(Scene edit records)
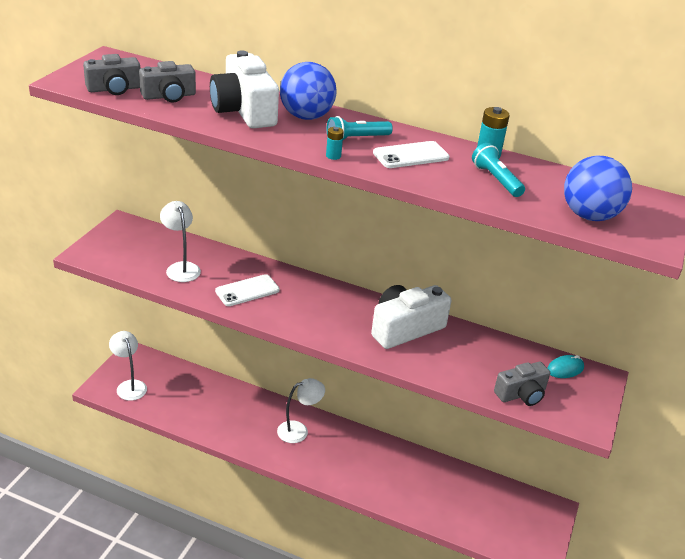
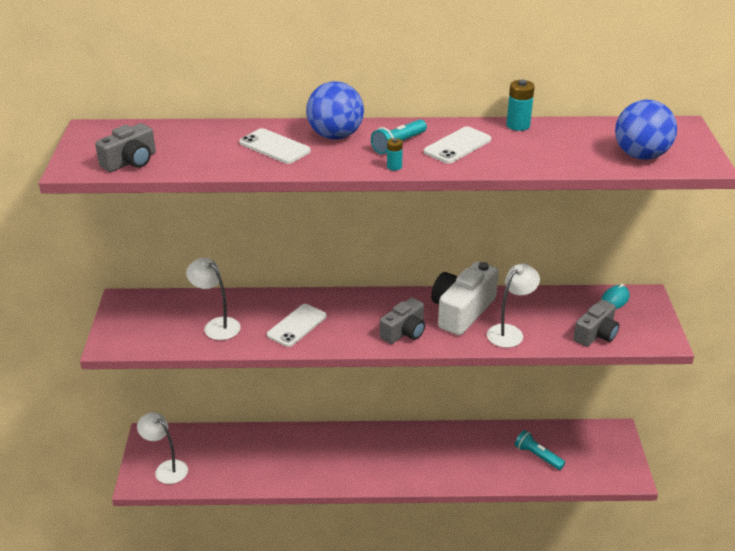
camera: 20 degrees left, 0 degrees up
grey camera [139,61,196,102] -> grey camera moved to [380,298,425,344]
white camera [210,50,279,128] -> white phone [239,128,311,164]
white lamp [277,378,325,443] -> white lamp moved to [487,264,540,348]
turquoise flashlight [472,143,525,197] -> turquoise flashlight moved to [515,430,565,470]

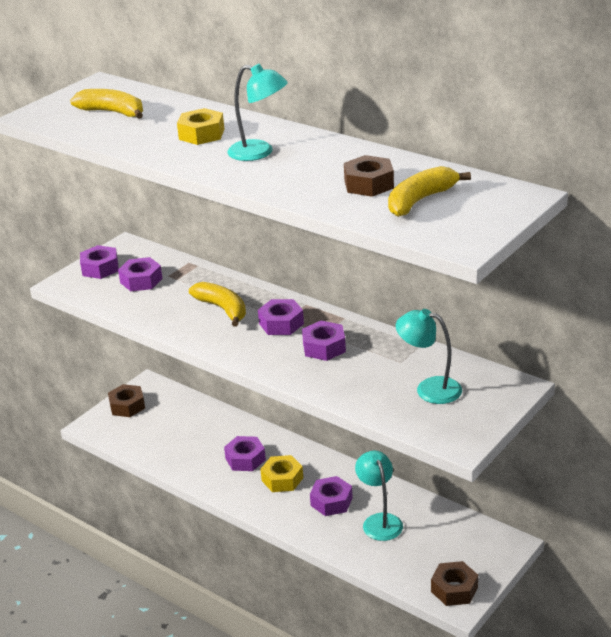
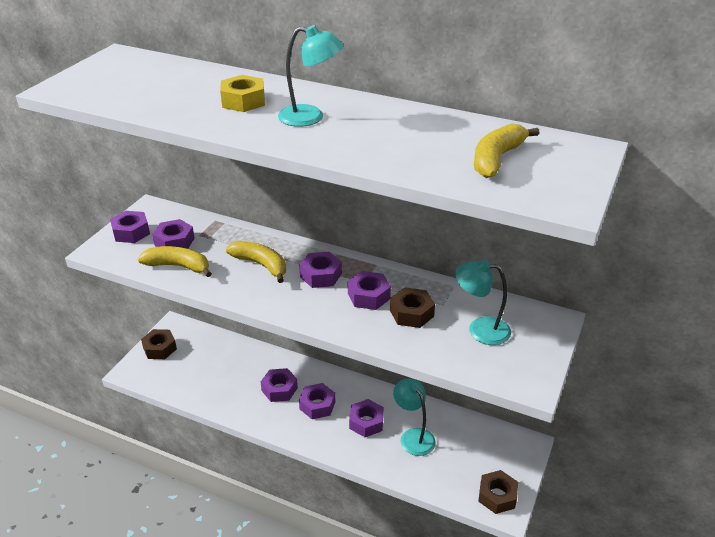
camera: 15 degrees left, 5 degrees up
yellow banana [70,89,143,119] -> yellow banana moved to [137,246,212,277]
yellow nut [260,455,303,492] -> purple nut [299,383,335,419]
brown nut [344,155,394,197] -> brown nut moved to [390,287,435,328]

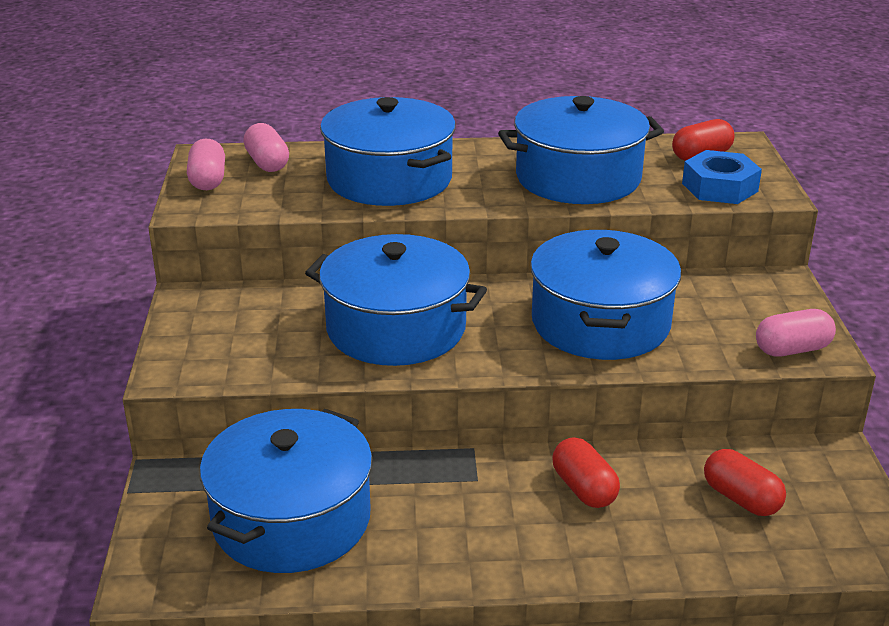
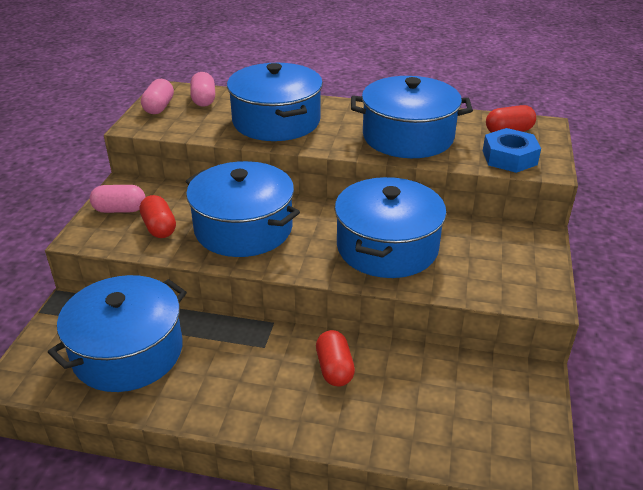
camera: 15 degrees right, 5 degrees up
red capsule [704,449,786,516] -> red capsule moved to [140,195,176,238]
pink capsule [756,309,836,357] -> pink capsule moved to [90,185,146,213]

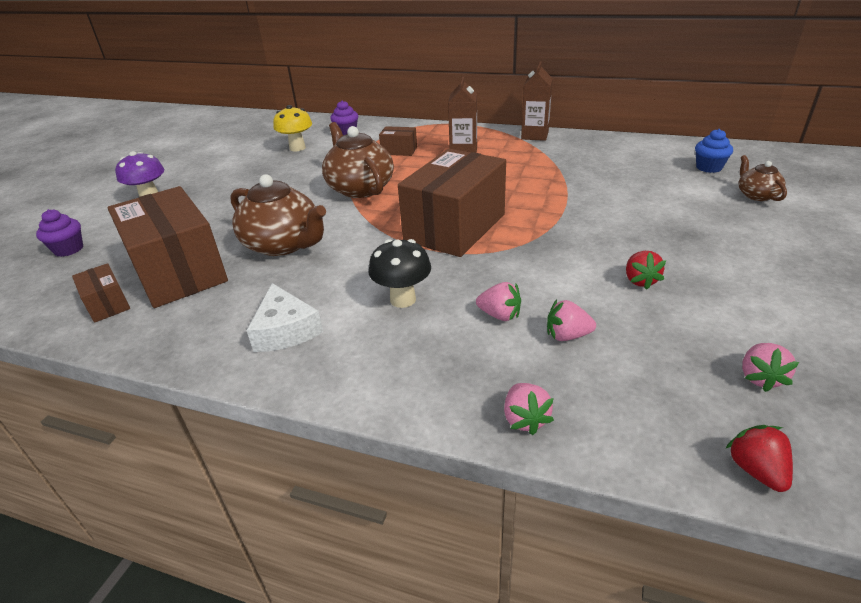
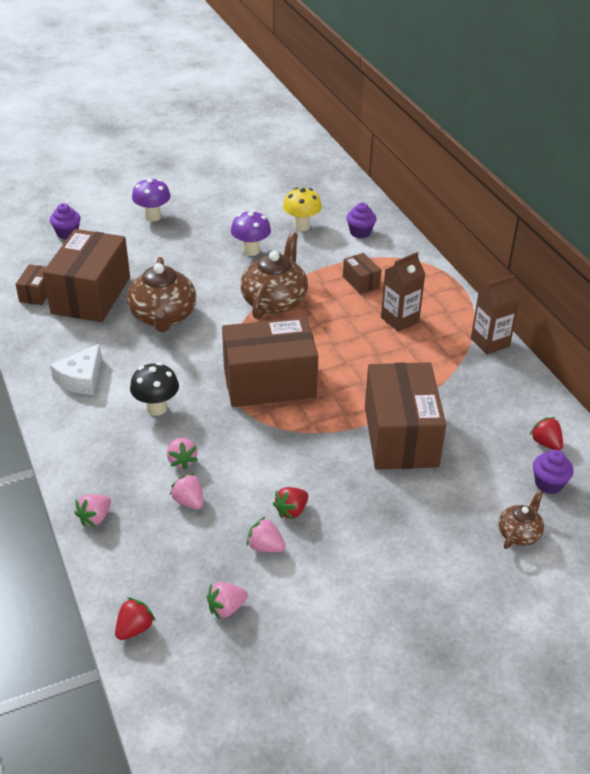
camera: 45 degrees right, 5 degrees up
blue cupcake [695,129,733,173] -> purple cupcake [533,450,574,494]
none -> purple mushroom [231,210,271,256]
none -> pink strawberry [246,517,286,552]
none -> brown box [365,362,446,470]
none -> red strawberry [530,417,563,450]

Exercise goal: Your reply must contain each entry exactly as written and no pictures.

Answer for this exercise:
camera: 20 degrees left, 0 degrees up
grey camera [139,61,196,102] -> grey camera moved to [380,298,425,344]
white camera [210,50,279,128] -> white phone [239,128,311,164]
white lamp [277,378,325,443] -> white lamp moved to [487,264,540,348]
turquoise flashlight [472,143,525,197] -> turquoise flashlight moved to [515,430,565,470]

camera: 15 degrees left, 5 degrees up
yellow banana [70,89,143,119] -> yellow banana moved to [137,246,212,277]
yellow nut [260,455,303,492] -> purple nut [299,383,335,419]
brown nut [344,155,394,197] -> brown nut moved to [390,287,435,328]

camera: 15 degrees right, 5 degrees up
red capsule [704,449,786,516] -> red capsule moved to [140,195,176,238]
pink capsule [756,309,836,357] -> pink capsule moved to [90,185,146,213]

camera: 45 degrees right, 5 degrees up
blue cupcake [695,129,733,173] -> purple cupcake [533,450,574,494]
none -> purple mushroom [231,210,271,256]
none -> pink strawberry [246,517,286,552]
none -> brown box [365,362,446,470]
none -> red strawberry [530,417,563,450]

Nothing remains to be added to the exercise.